Before-and-after object listings:
--------------------------------------------------

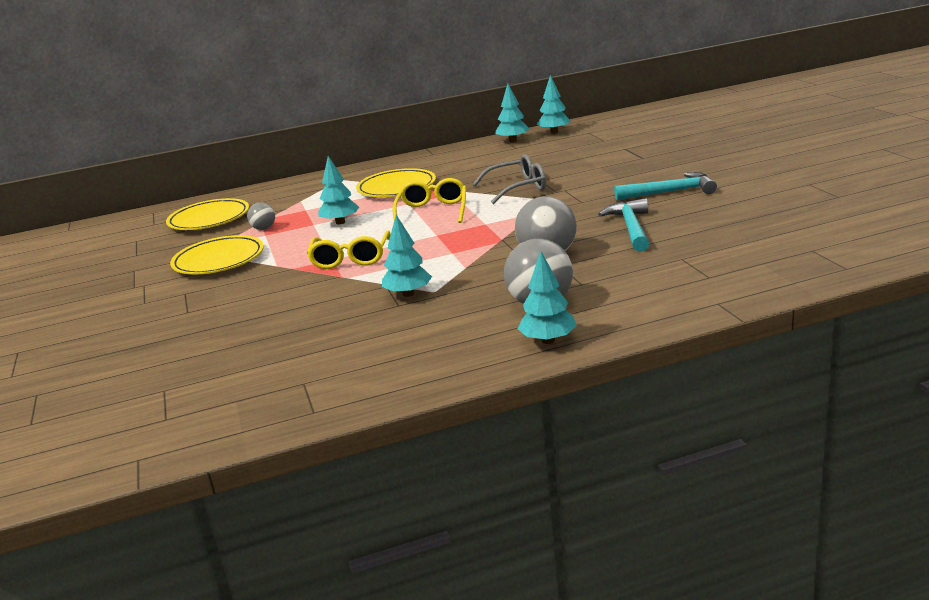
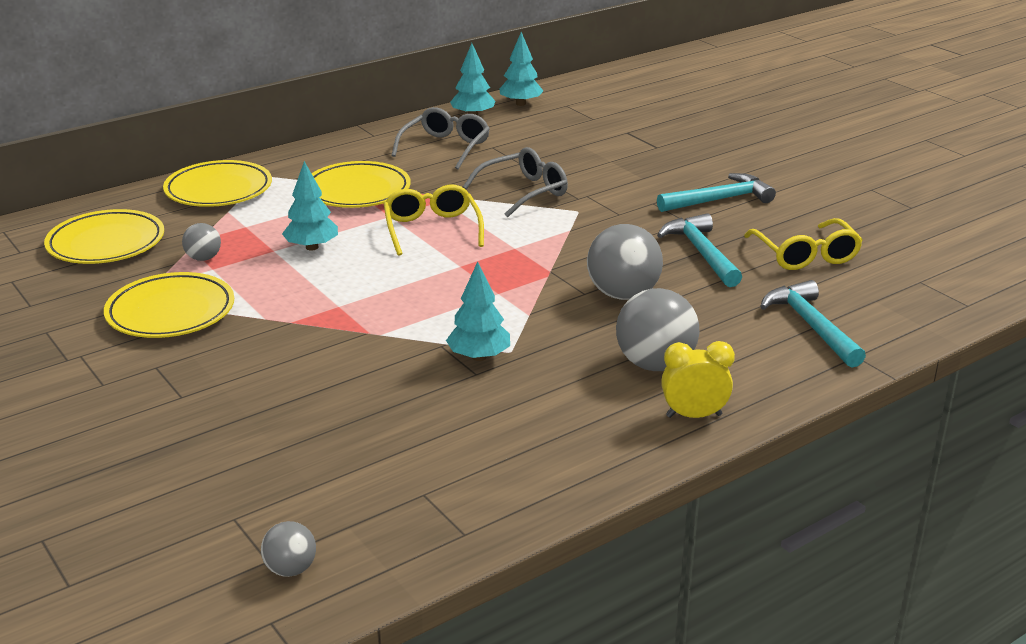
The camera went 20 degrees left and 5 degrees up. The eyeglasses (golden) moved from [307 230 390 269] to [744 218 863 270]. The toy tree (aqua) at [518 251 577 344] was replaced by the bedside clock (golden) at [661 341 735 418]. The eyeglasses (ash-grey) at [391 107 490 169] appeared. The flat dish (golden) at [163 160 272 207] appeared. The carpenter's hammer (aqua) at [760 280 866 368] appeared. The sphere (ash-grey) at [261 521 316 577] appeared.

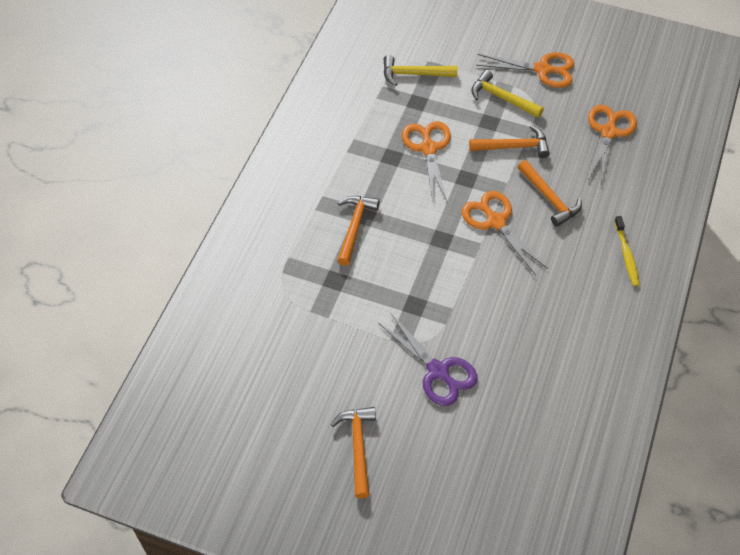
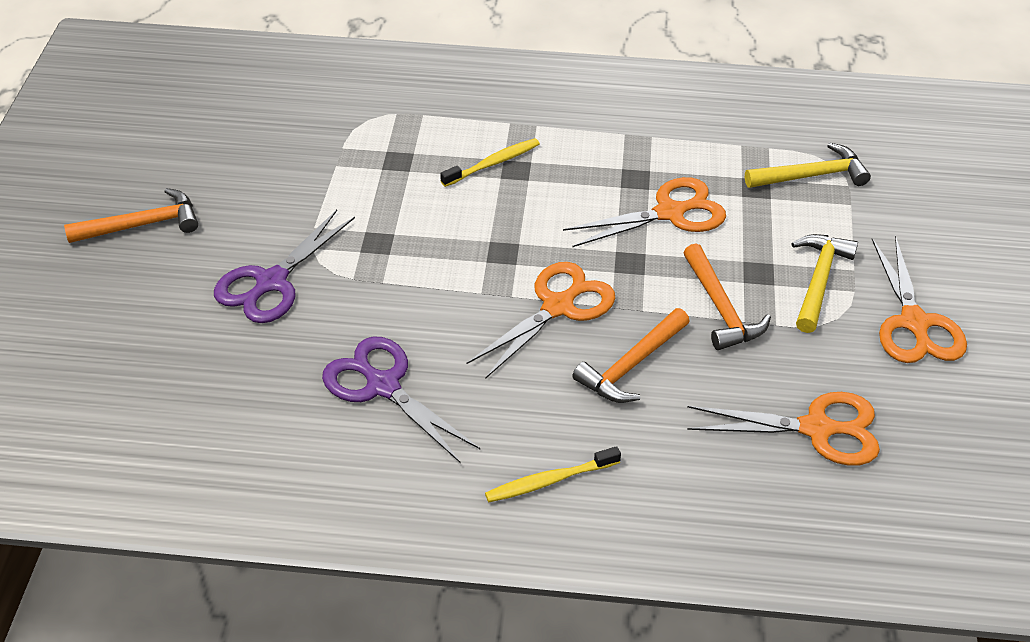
The camera went 75 degrees right and 10 degrees down. The carpenter's hammer (golden) at [384 55 458 86] turned 90 degrees clockwise. The carpenter's hammer (orange) at [337 196 380 266] was replaced by the toothbrush (golden) at [440 138 540 187]. The shears (purple) at [322 337 480 463] appeared.

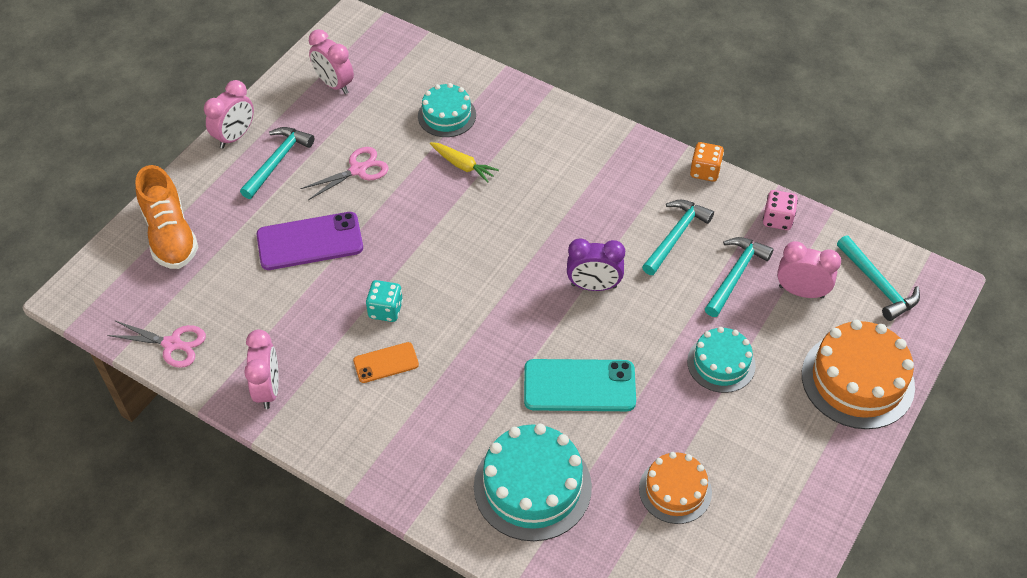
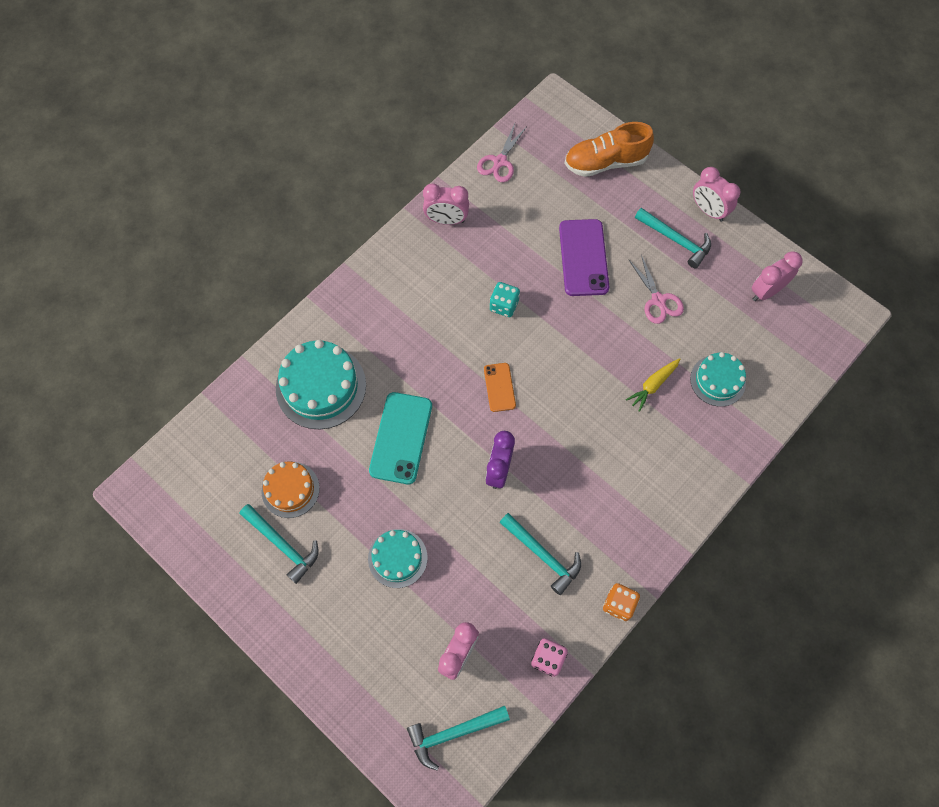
The camera went 100 degrees right and 15 degrees up. The carpenter's hammer (aqua) moved from [705 237 774 317] to [240 504 319 584]. The gateau (orange) at [802 320 915 429] disappeared. The phone (orange) moved from [353 342 419 383] to [484 363 516 412].

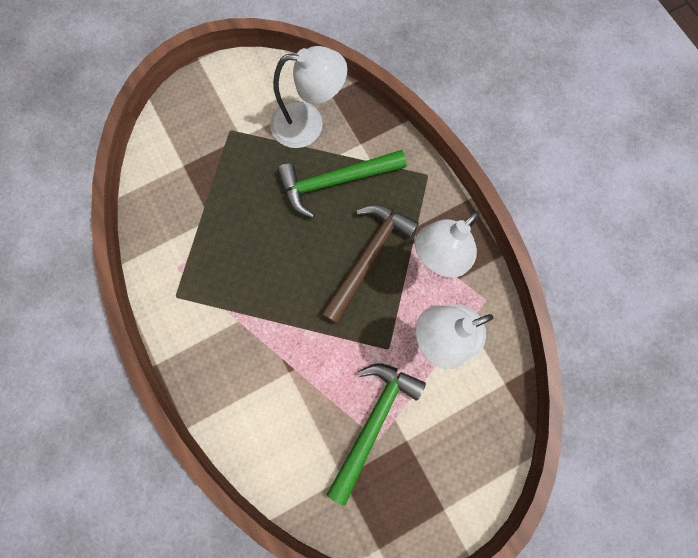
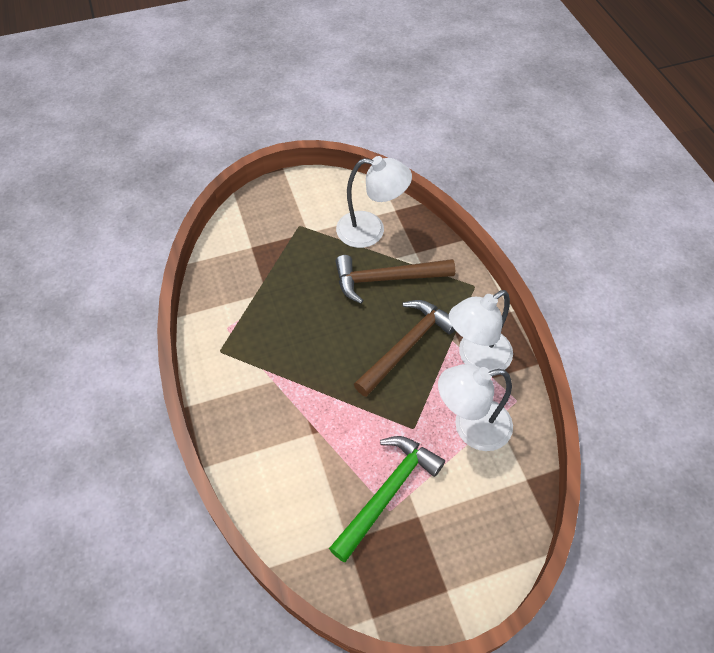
The camera went 10 degrees right and 20 degrees down. The carpenter's hammer (emerald) at [277 150 406 218] became the carpenter's hammer (dark brown) at [335 255 455 304].

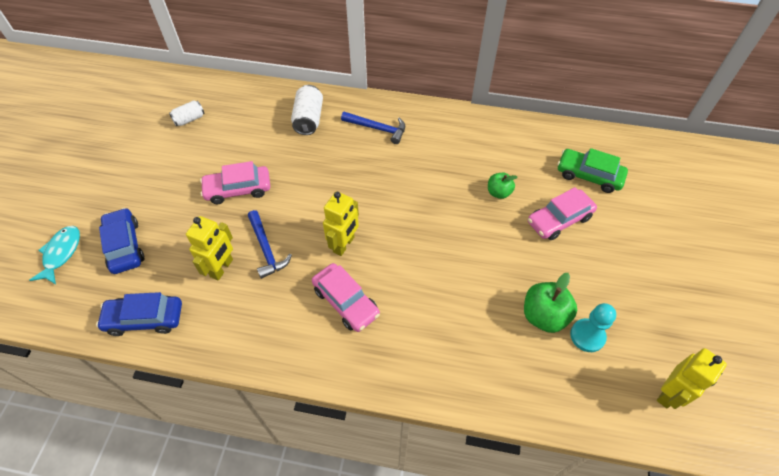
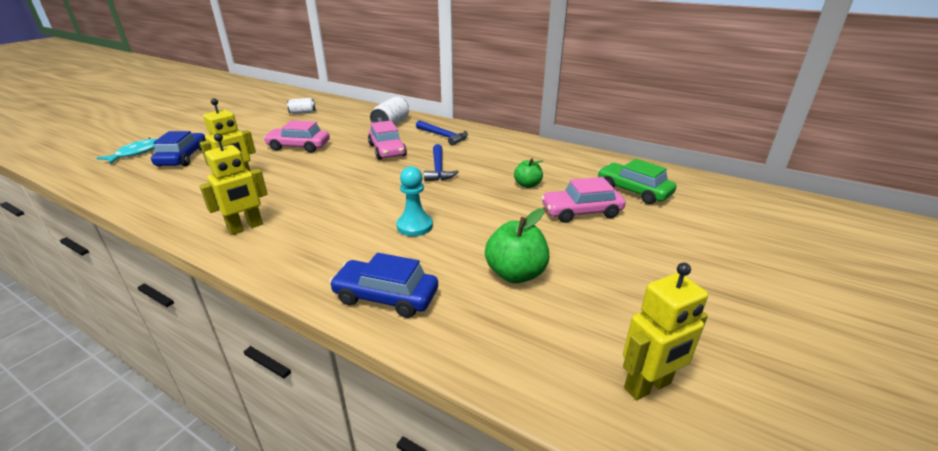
The camera went 20 degrees right and 25 degrees down. The robot (golden) moved from [323 191 359 256] to [200 133 268 235]. The carpenter's hammer (cobalt) moved from [248 210 292 279] to [424 144 459 181]. The toy car (rose-pink) moved from [312 263 380 332] to [368 120 407 160]. The toy car (cobalt) moved from [96 292 182 336] to [329 253 438 318]. The pawn (aqua) moved from [570 303 616 352] to [397 166 433 236].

--------------------------------------------------

ACTION ITEM:
Return all the records exactly. Skip the pictures.

EXPECTED ANSWER:
The camera went 20 degrees left and 5 degrees up. The eyeglasses (golden) moved from [307 230 390 269] to [744 218 863 270]. The toy tree (aqua) at [518 251 577 344] was replaced by the bedside clock (golden) at [661 341 735 418]. The eyeglasses (ash-grey) at [391 107 490 169] appeared. The flat dish (golden) at [163 160 272 207] appeared. The carpenter's hammer (aqua) at [760 280 866 368] appeared. The sphere (ash-grey) at [261 521 316 577] appeared.

The camera went 75 degrees right and 10 degrees down. The carpenter's hammer (golden) at [384 55 458 86] turned 90 degrees clockwise. The carpenter's hammer (orange) at [337 196 380 266] was replaced by the toothbrush (golden) at [440 138 540 187]. The shears (purple) at [322 337 480 463] appeared.

The camera went 100 degrees right and 15 degrees up. The carpenter's hammer (aqua) moved from [705 237 774 317] to [240 504 319 584]. The gateau (orange) at [802 320 915 429] disappeared. The phone (orange) moved from [353 342 419 383] to [484 363 516 412].

The camera went 10 degrees right and 20 degrees down. The carpenter's hammer (emerald) at [277 150 406 218] became the carpenter's hammer (dark brown) at [335 255 455 304].

The camera went 20 degrees right and 25 degrees down. The robot (golden) moved from [323 191 359 256] to [200 133 268 235]. The carpenter's hammer (cobalt) moved from [248 210 292 279] to [424 144 459 181]. The toy car (rose-pink) moved from [312 263 380 332] to [368 120 407 160]. The toy car (cobalt) moved from [96 292 182 336] to [329 253 438 318]. The pawn (aqua) moved from [570 303 616 352] to [397 166 433 236].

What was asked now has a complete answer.